▶ **WORK ITEM**: Report the count of lines below that include "orange", without any other text.

### DATASET EXTRACT

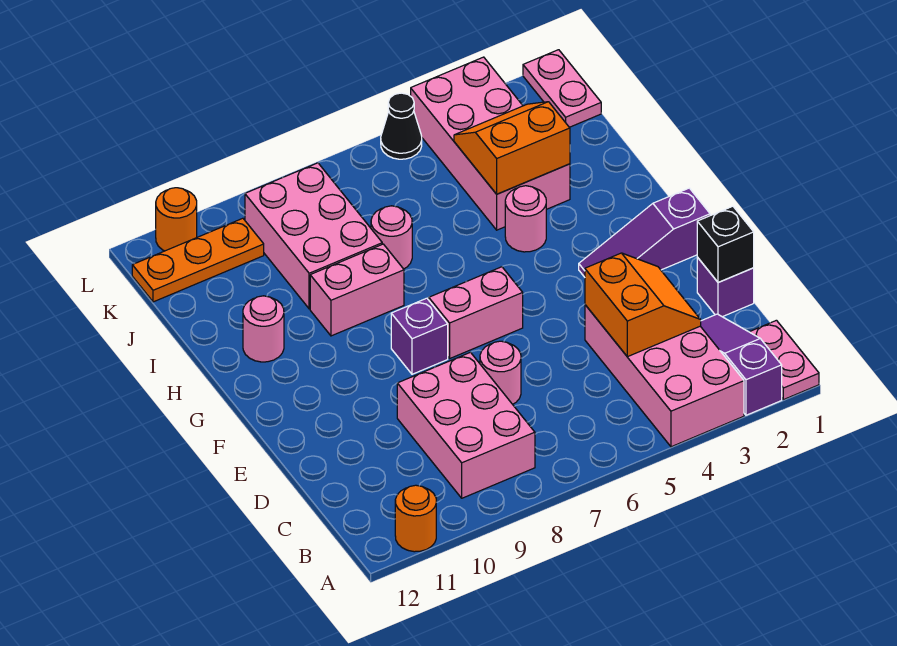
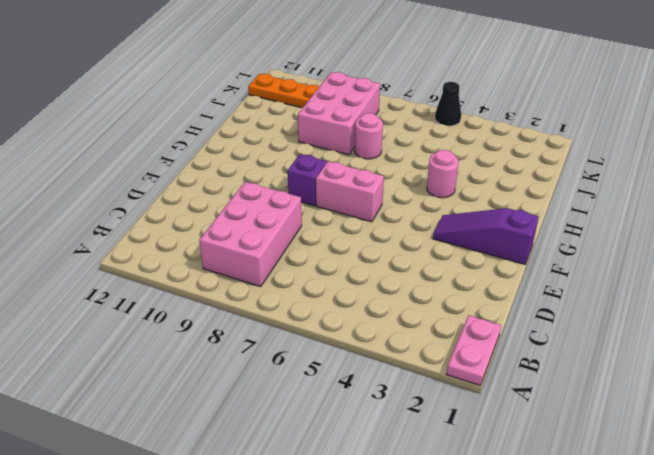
none -> purple slope A2:C2 level 1 top A
none -> pink brick A3:D4 level 1
none -> orange round brick A11 level 1

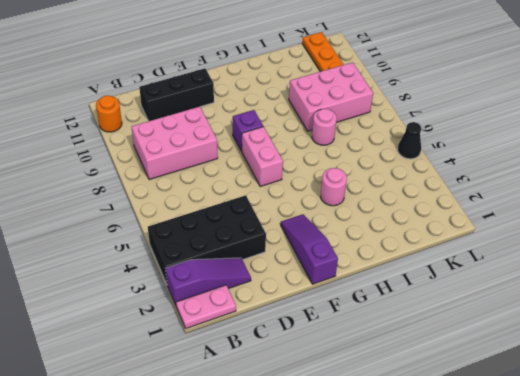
black brick A3:D4 level 1 -> pink brick A3:D4 level 1
black brick C11:E11 level 1 -> none
none -> purple brick D1 level 1
none -> pink round brick D7 level 1
none -> pink brick H8:H9 level 1

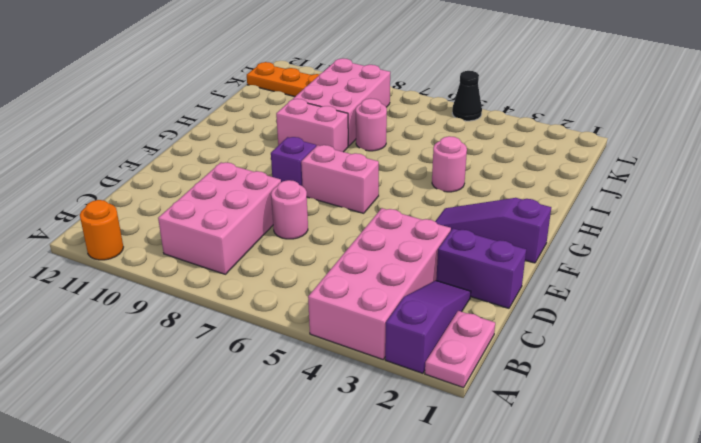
purple brick D1:D2 level 1 -> purple brick D1 level 1
none -> pink round brick H11 level 1
none -> pink brick I3:L4 level 1
none -> pink plate K1:L1 level 1

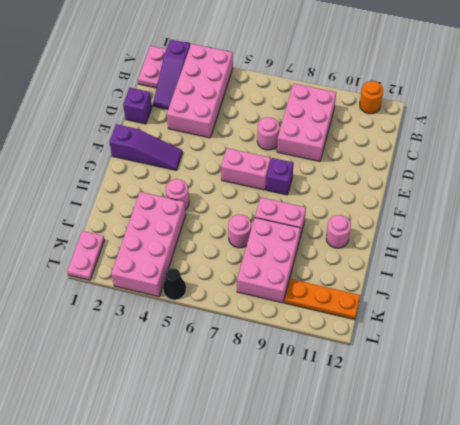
none -> orange round brick L11 level 1
none -> orange slope C3:D4 level 2 top 4
none -> black brick D1 level 2

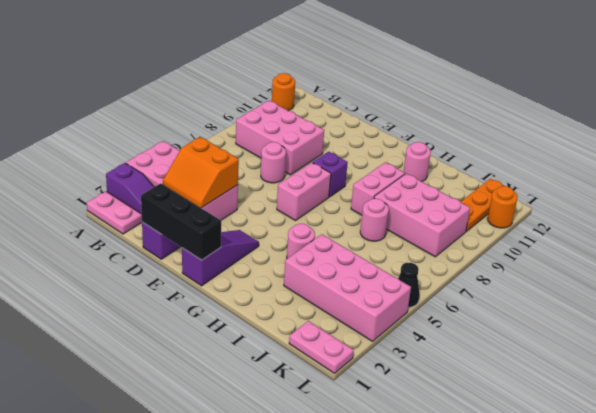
black brick D1:F1 level 2 -> black brick D1 level 2
none -> orange slope I3:J4 level 2 top I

######

▶ **TASK RESPONSE**: 4